begin Material provided

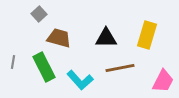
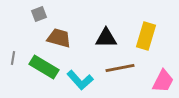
gray square: rotated 21 degrees clockwise
yellow rectangle: moved 1 px left, 1 px down
gray line: moved 4 px up
green rectangle: rotated 32 degrees counterclockwise
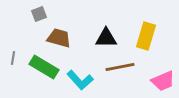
brown line: moved 1 px up
pink trapezoid: rotated 40 degrees clockwise
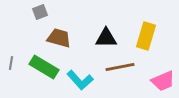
gray square: moved 1 px right, 2 px up
gray line: moved 2 px left, 5 px down
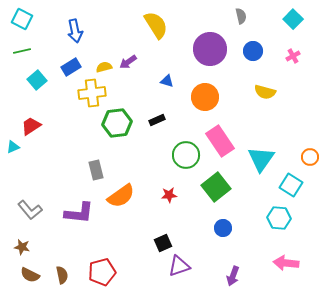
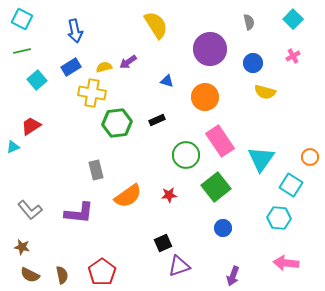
gray semicircle at (241, 16): moved 8 px right, 6 px down
blue circle at (253, 51): moved 12 px down
yellow cross at (92, 93): rotated 16 degrees clockwise
orange semicircle at (121, 196): moved 7 px right
red pentagon at (102, 272): rotated 20 degrees counterclockwise
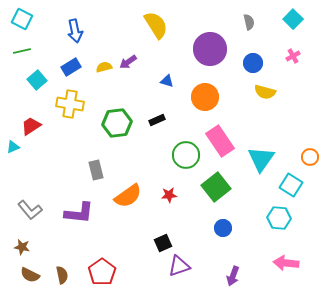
yellow cross at (92, 93): moved 22 px left, 11 px down
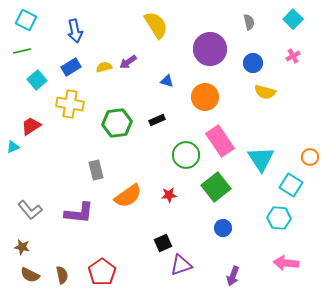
cyan square at (22, 19): moved 4 px right, 1 px down
cyan triangle at (261, 159): rotated 8 degrees counterclockwise
purple triangle at (179, 266): moved 2 px right, 1 px up
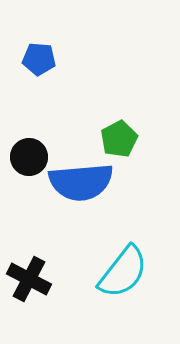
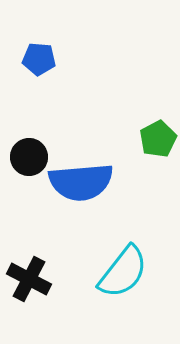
green pentagon: moved 39 px right
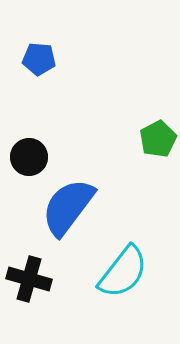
blue semicircle: moved 13 px left, 25 px down; rotated 132 degrees clockwise
black cross: rotated 12 degrees counterclockwise
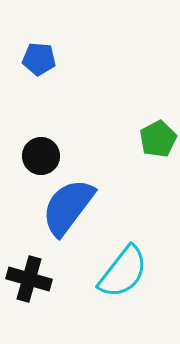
black circle: moved 12 px right, 1 px up
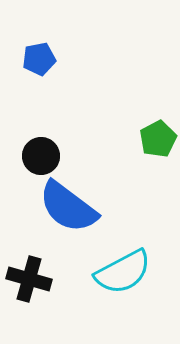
blue pentagon: rotated 16 degrees counterclockwise
blue semicircle: rotated 90 degrees counterclockwise
cyan semicircle: rotated 24 degrees clockwise
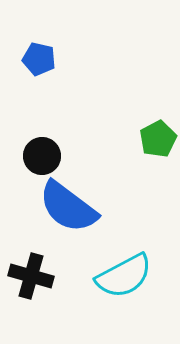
blue pentagon: rotated 24 degrees clockwise
black circle: moved 1 px right
cyan semicircle: moved 1 px right, 4 px down
black cross: moved 2 px right, 3 px up
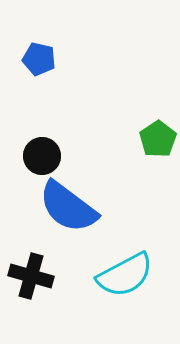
green pentagon: rotated 6 degrees counterclockwise
cyan semicircle: moved 1 px right, 1 px up
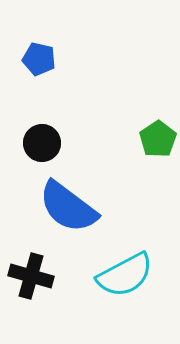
black circle: moved 13 px up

end Material provided

Given request: Copy every line of the records above word for word, leaving out the pictures.

The result:
gray square: rotated 21 degrees clockwise
yellow rectangle: moved 1 px left, 1 px down
gray line: moved 4 px up
green rectangle: rotated 32 degrees counterclockwise
brown line: moved 1 px up
pink trapezoid: rotated 40 degrees clockwise
gray square: moved 1 px right, 2 px up
gray line: moved 2 px left, 5 px down
gray semicircle at (241, 16): moved 8 px right, 6 px down
blue circle at (253, 51): moved 12 px down
yellow cross at (92, 93): rotated 16 degrees clockwise
orange semicircle at (121, 196): moved 7 px right
red pentagon at (102, 272): rotated 20 degrees counterclockwise
yellow cross at (92, 93): moved 22 px left, 11 px down
cyan square at (22, 19): moved 4 px right, 1 px down
cyan triangle at (261, 159): rotated 8 degrees counterclockwise
purple triangle at (179, 266): moved 2 px right, 1 px up
green pentagon: moved 39 px right
blue semicircle: moved 13 px left, 25 px down; rotated 132 degrees clockwise
black cross: rotated 12 degrees counterclockwise
black circle: moved 12 px right, 1 px up
blue pentagon: rotated 16 degrees counterclockwise
blue semicircle: rotated 90 degrees counterclockwise
cyan semicircle: rotated 24 degrees clockwise
blue pentagon: rotated 24 degrees clockwise
black circle: moved 1 px right
cyan semicircle: moved 1 px right, 4 px down
black cross: moved 2 px right, 3 px up
green pentagon: rotated 6 degrees counterclockwise
cyan semicircle: moved 1 px right, 1 px up
black circle: moved 13 px up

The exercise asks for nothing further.